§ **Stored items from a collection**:

- Opening Delimiter -

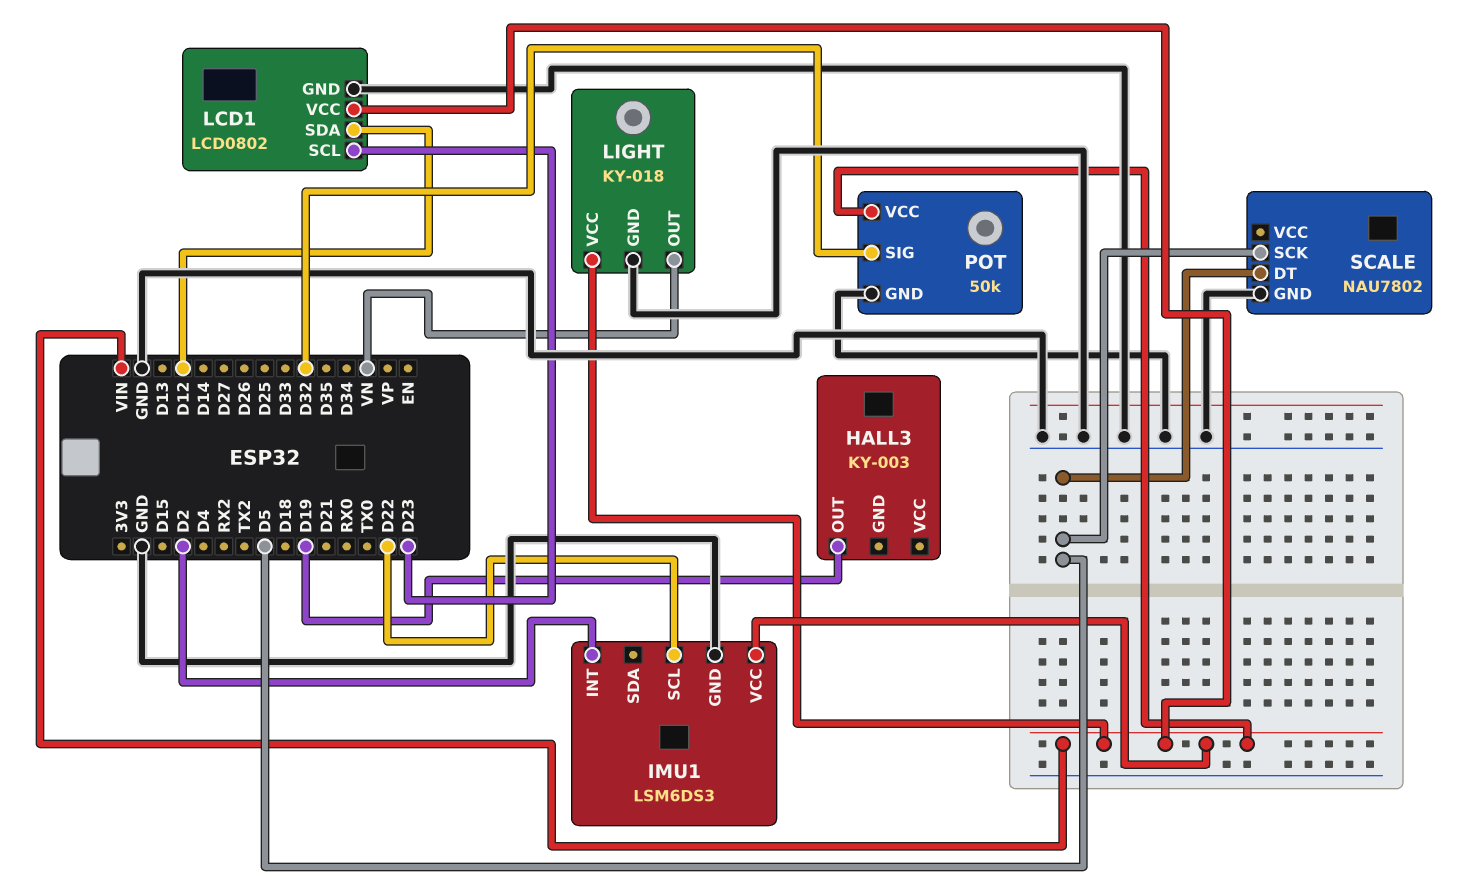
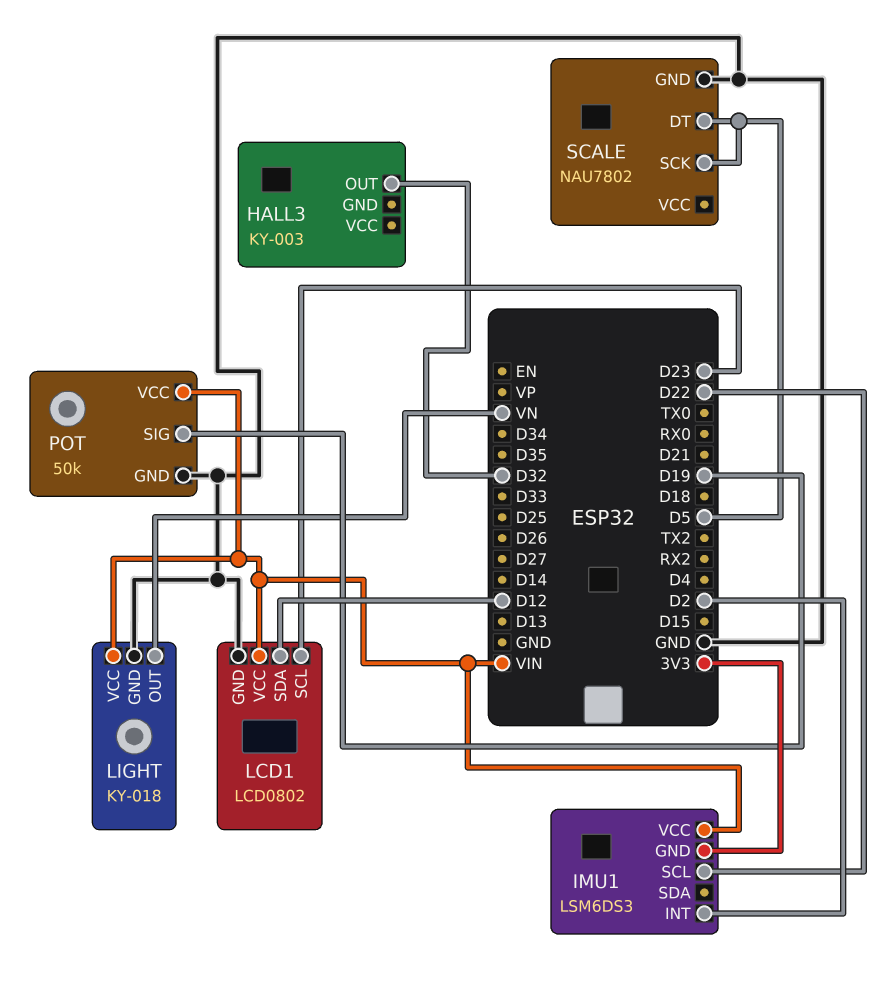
HALL3 pin OUT: D19 -> D32
IMU1 pin GND: GND -> 3V3
POT pin SIG: D32 -> D19

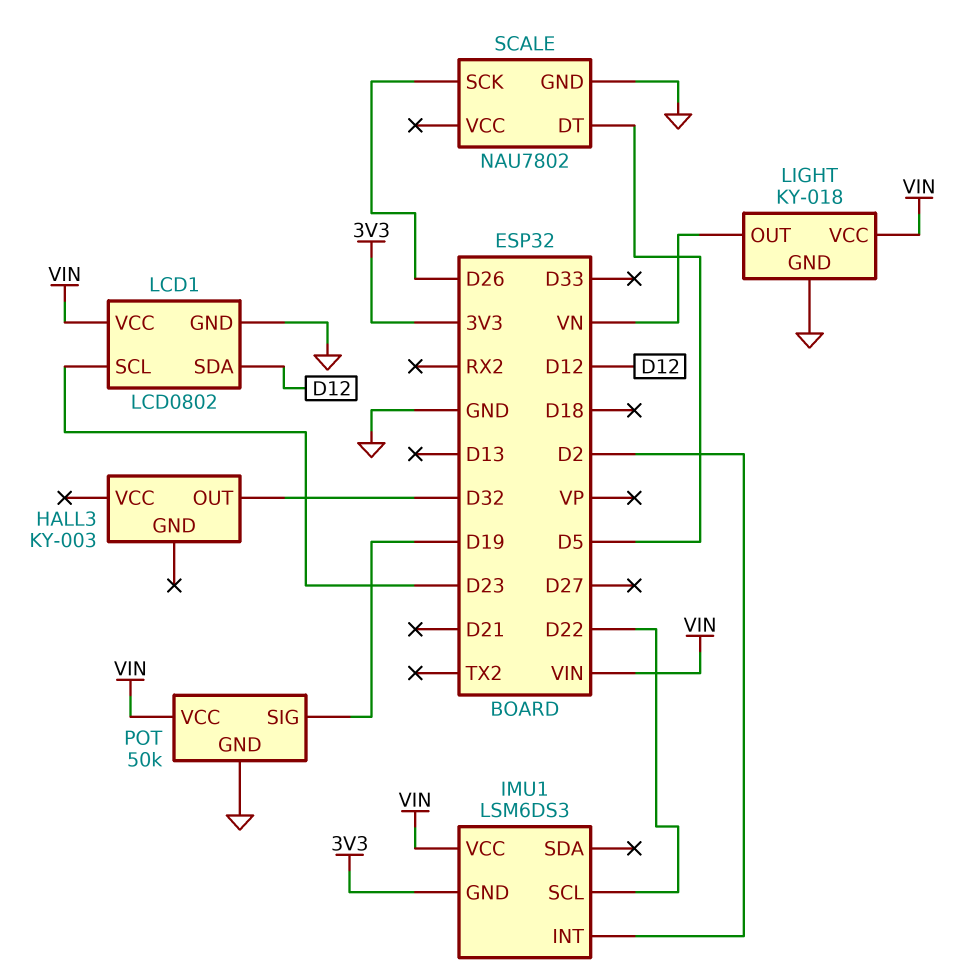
SCALE pin SCK: D5 -> D26

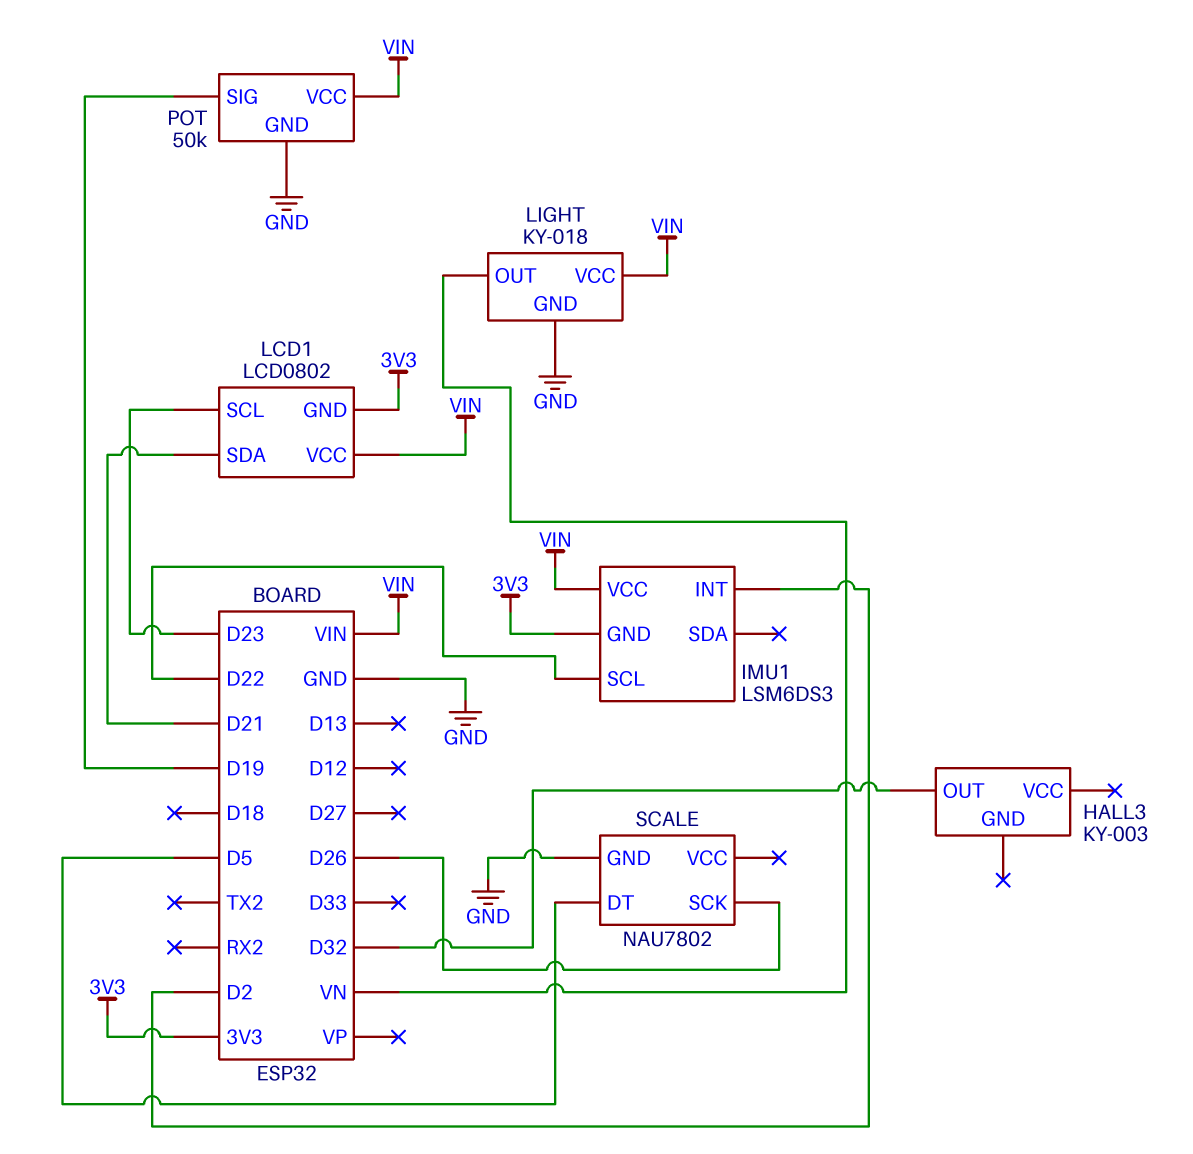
LCD1 pin GND: GND -> 3V3
LCD1 pin SDA: D12 -> D21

- Closing Delimiter -

§ **WHAT IS BEING ASKED**: With all pictures omitted, repeat every record above word for word.

§ **EXERCISE ANSWER**:
HALL3 pin OUT: D19 -> D32
IMU1 pin GND: GND -> 3V3
POT pin SIG: D32 -> D19

SCALE pin SCK: D5 -> D26

LCD1 pin GND: GND -> 3V3
LCD1 pin SDA: D12 -> D21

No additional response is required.